### Work request
Among the entries below, find each line with "size" and show it.

(Information provided Opens)

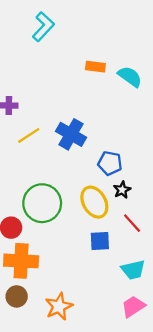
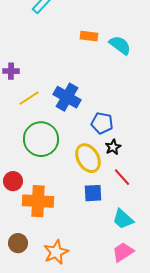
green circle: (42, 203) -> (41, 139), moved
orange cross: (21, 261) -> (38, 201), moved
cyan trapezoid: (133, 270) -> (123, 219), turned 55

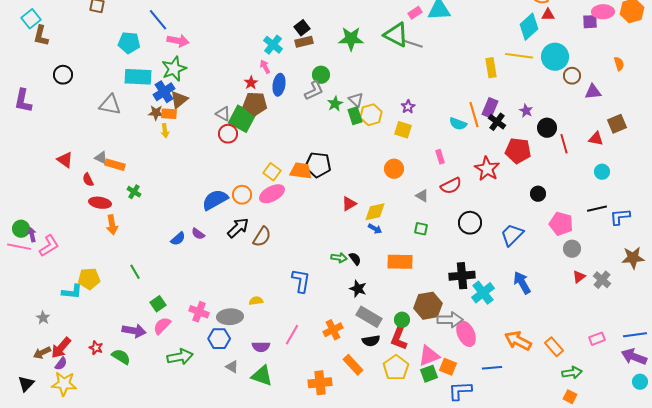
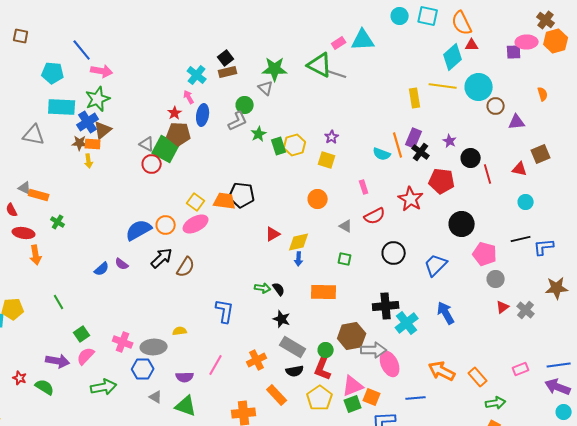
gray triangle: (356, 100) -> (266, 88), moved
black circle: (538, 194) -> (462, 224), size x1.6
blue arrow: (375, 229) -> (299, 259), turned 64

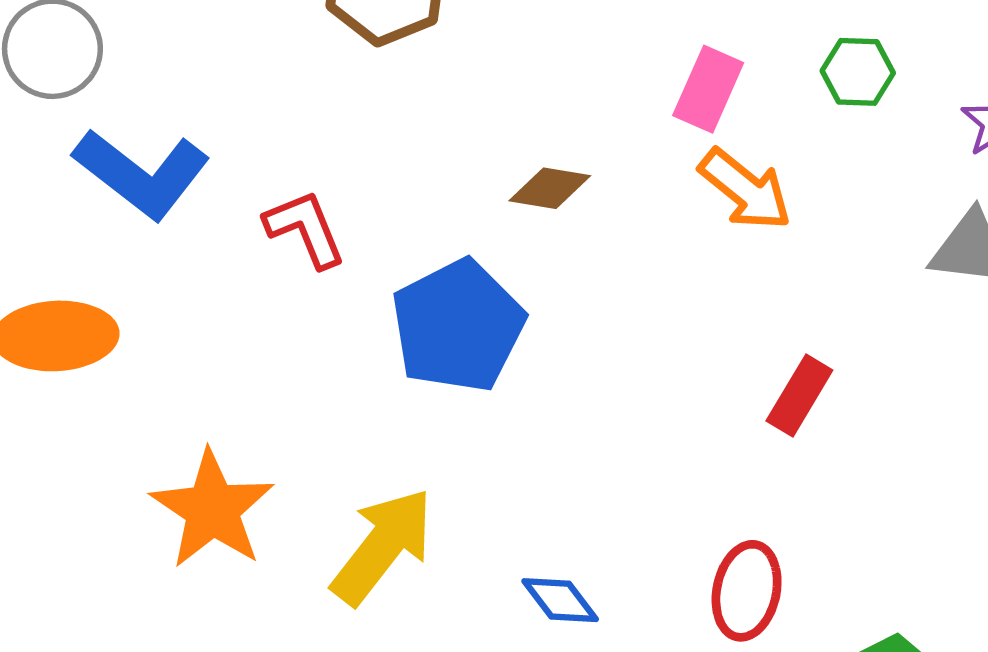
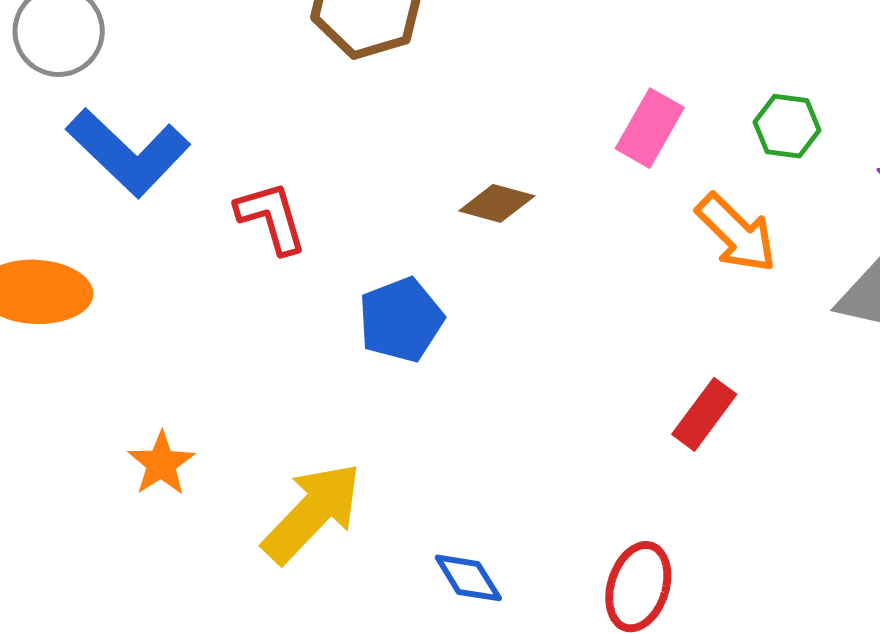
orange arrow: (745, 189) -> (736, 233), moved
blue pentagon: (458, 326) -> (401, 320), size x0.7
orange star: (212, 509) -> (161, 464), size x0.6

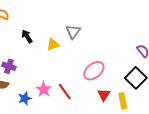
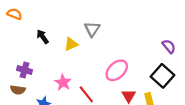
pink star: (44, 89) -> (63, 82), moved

(Information provided Closes)

### Expected output
black circle: (538, 194) -> (462, 224), size x1.6
blue pentagon: (458, 326) -> (401, 320), size x0.7
orange star: (212, 509) -> (161, 464), size x0.6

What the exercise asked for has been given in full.